━━━━━ THE DATA ━━━━━
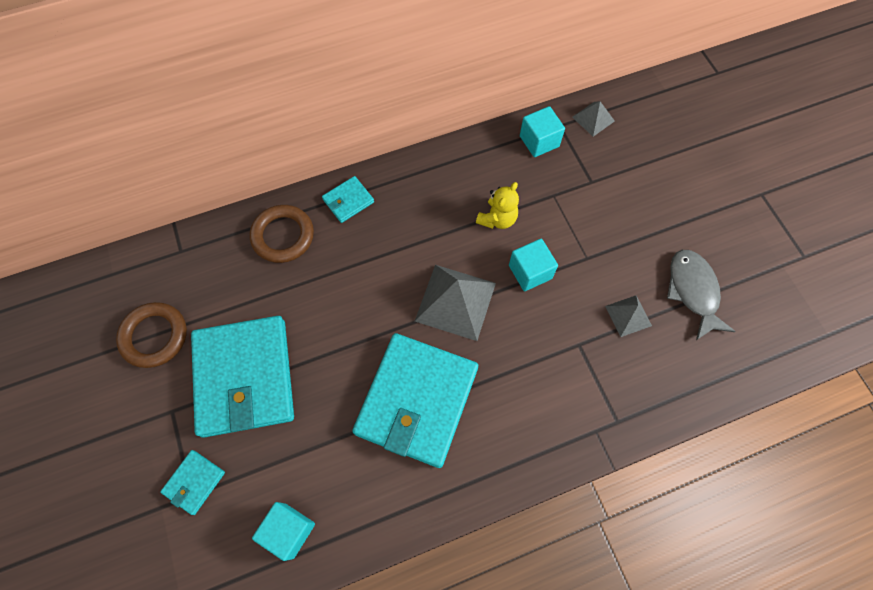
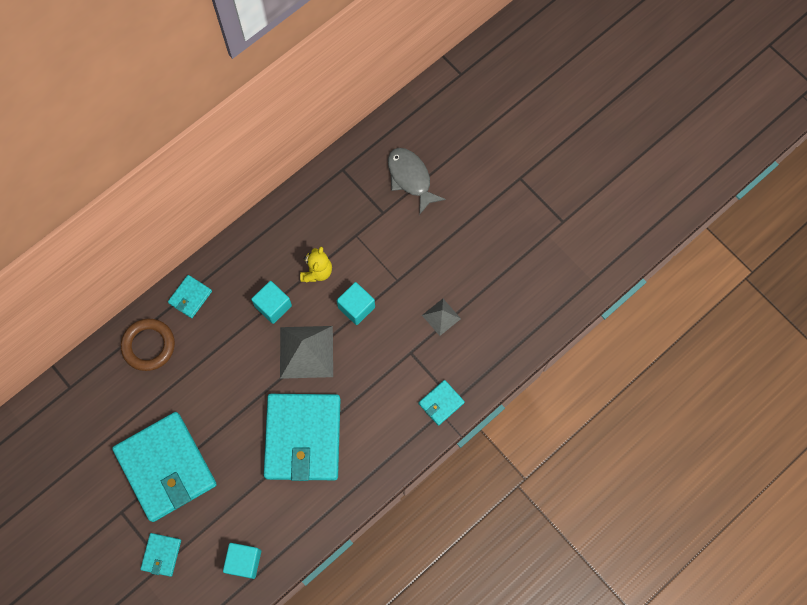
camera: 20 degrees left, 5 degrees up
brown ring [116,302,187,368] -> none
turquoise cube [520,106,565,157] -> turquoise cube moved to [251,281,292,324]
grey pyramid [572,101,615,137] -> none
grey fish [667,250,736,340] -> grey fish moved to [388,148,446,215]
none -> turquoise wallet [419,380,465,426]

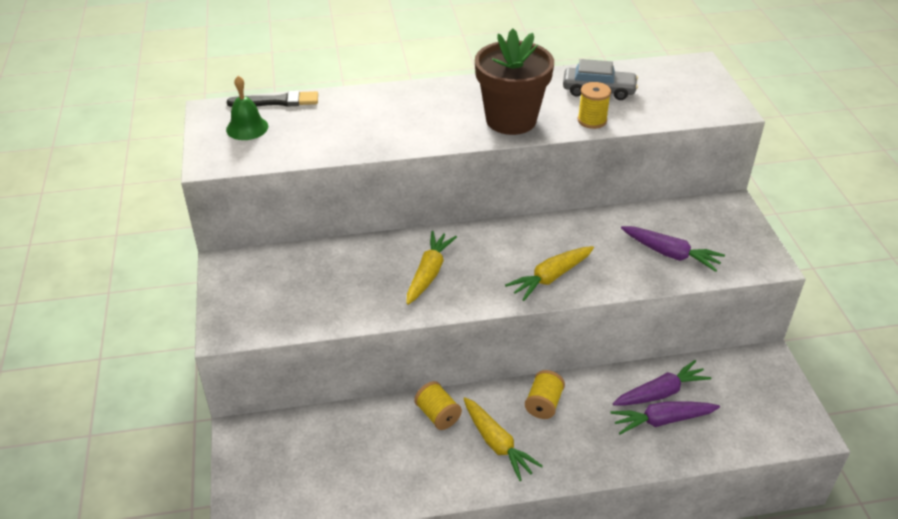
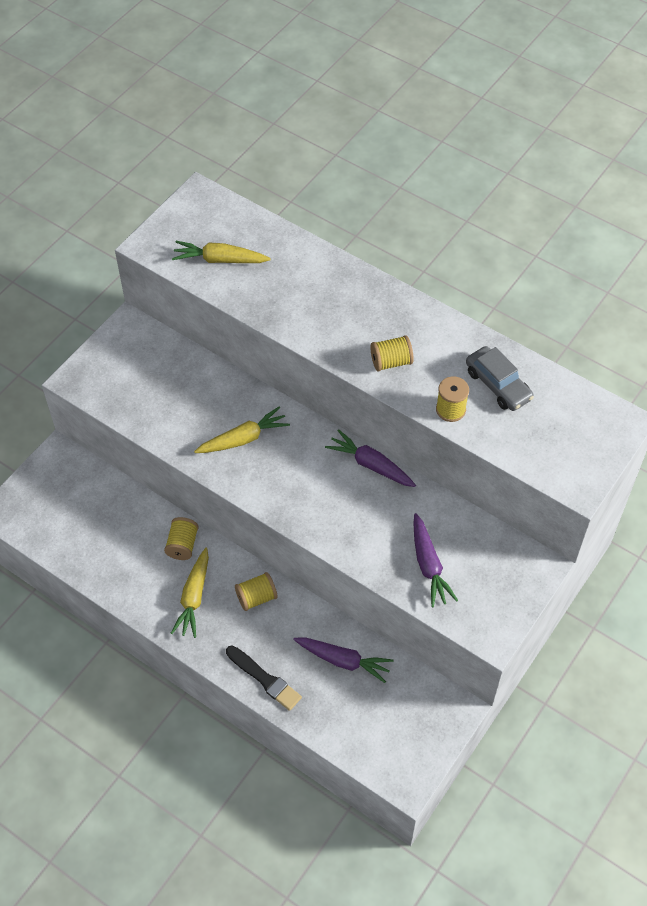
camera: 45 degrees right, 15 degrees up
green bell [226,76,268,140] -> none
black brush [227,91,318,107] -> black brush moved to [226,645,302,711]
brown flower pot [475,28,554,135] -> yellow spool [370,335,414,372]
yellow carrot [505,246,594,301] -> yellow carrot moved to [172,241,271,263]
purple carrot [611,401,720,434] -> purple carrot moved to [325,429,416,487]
━━━━━
━━━━━ THE DATA ━━━━━
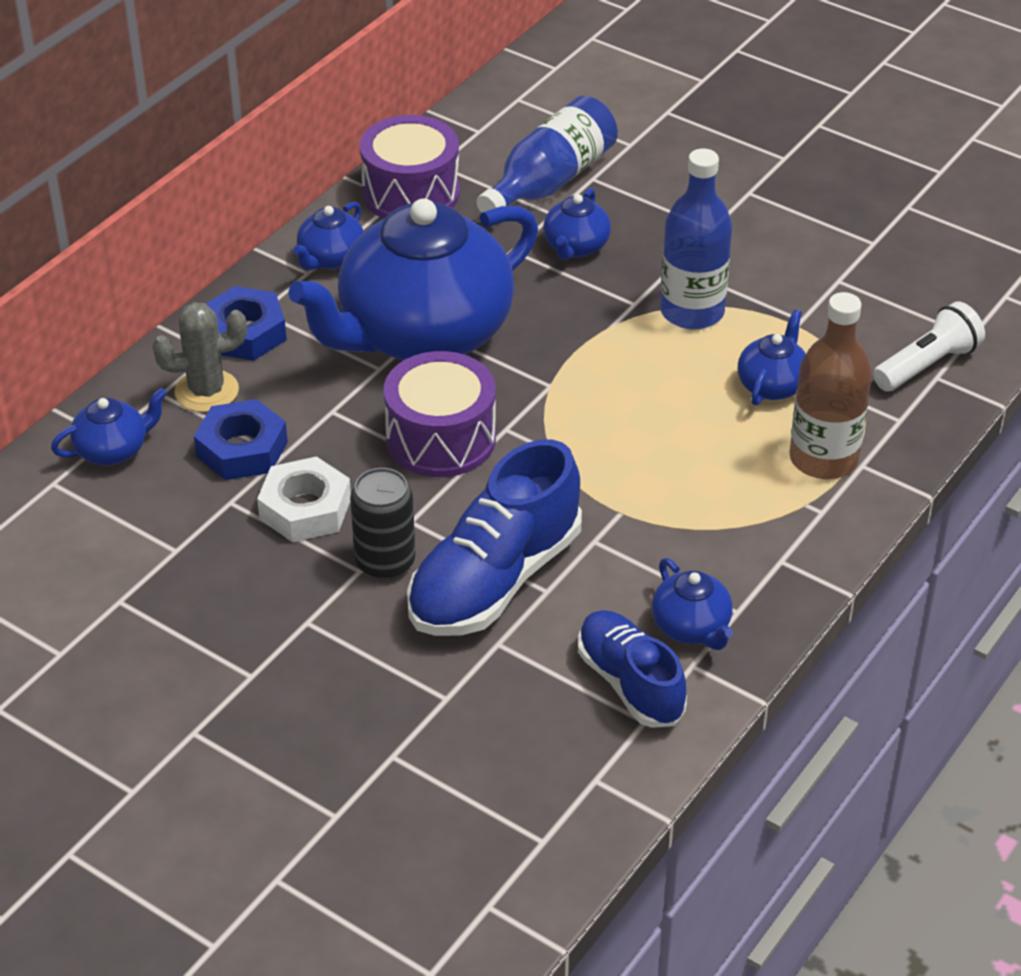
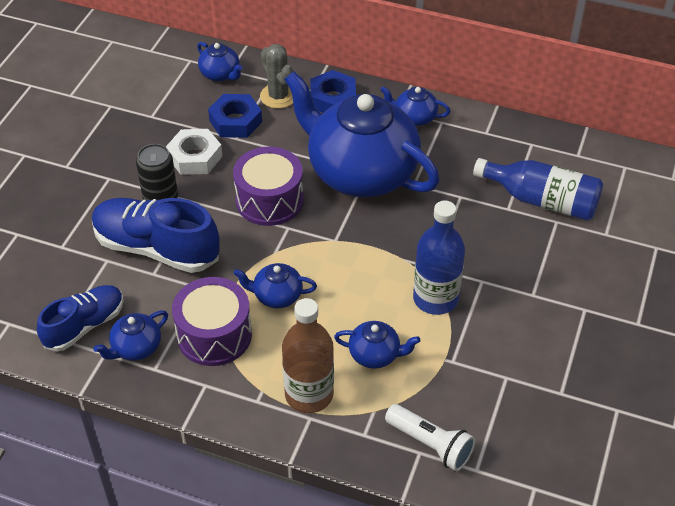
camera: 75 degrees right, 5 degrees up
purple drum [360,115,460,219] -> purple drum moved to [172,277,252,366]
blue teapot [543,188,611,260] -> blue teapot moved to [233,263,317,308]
━━━━━
━━━━━ THE DATA ━━━━━
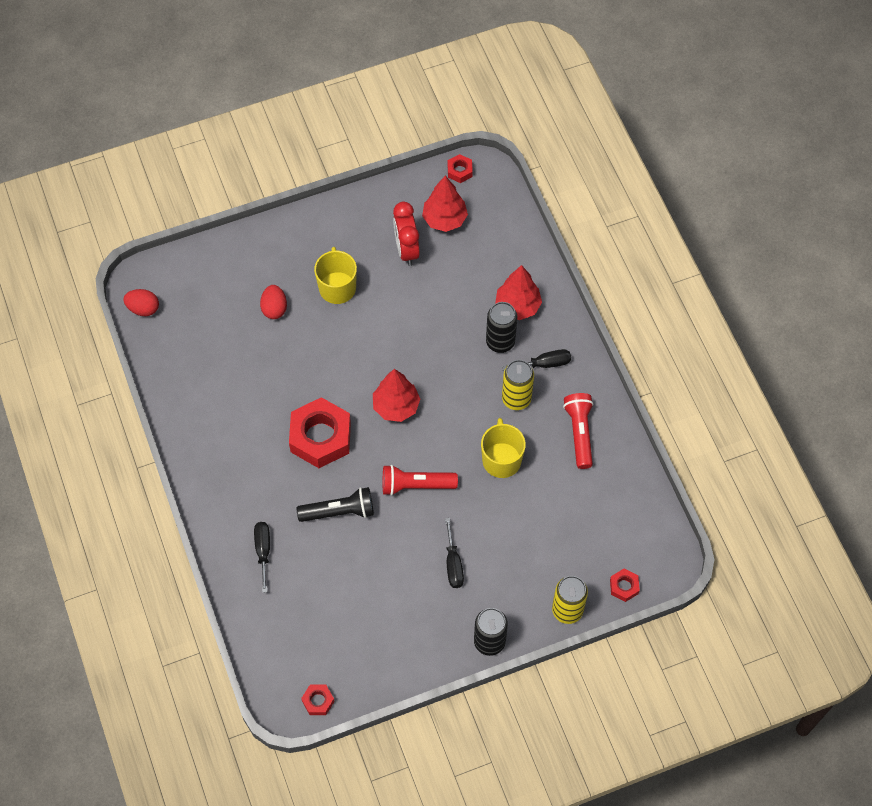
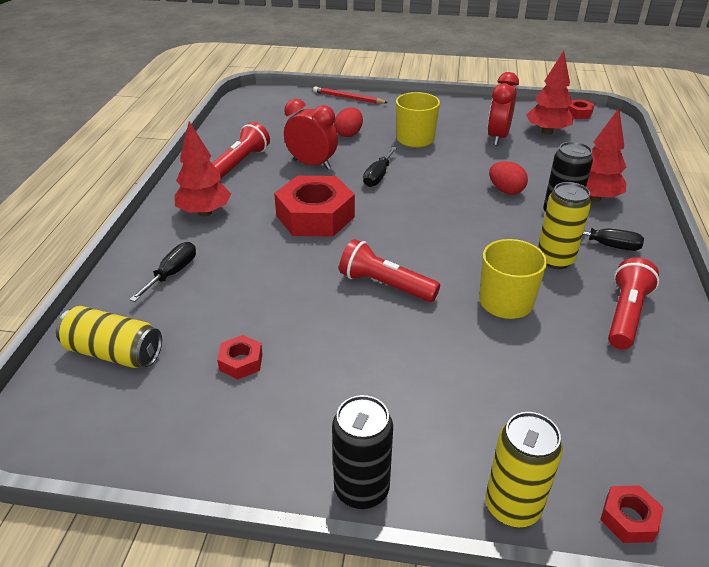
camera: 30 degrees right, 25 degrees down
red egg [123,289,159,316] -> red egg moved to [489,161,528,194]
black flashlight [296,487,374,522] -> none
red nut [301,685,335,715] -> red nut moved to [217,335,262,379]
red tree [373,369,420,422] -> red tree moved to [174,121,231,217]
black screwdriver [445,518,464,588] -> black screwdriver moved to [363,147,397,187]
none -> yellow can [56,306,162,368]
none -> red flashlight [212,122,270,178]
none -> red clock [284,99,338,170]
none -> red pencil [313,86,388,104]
━━━━━
Search the records for the word "carrot", then list every line that has it.

yellow carrot [505,246,594,301] -> yellow carrot moved to [172,241,271,263]
purple carrot [611,401,720,434] -> purple carrot moved to [325,429,416,487]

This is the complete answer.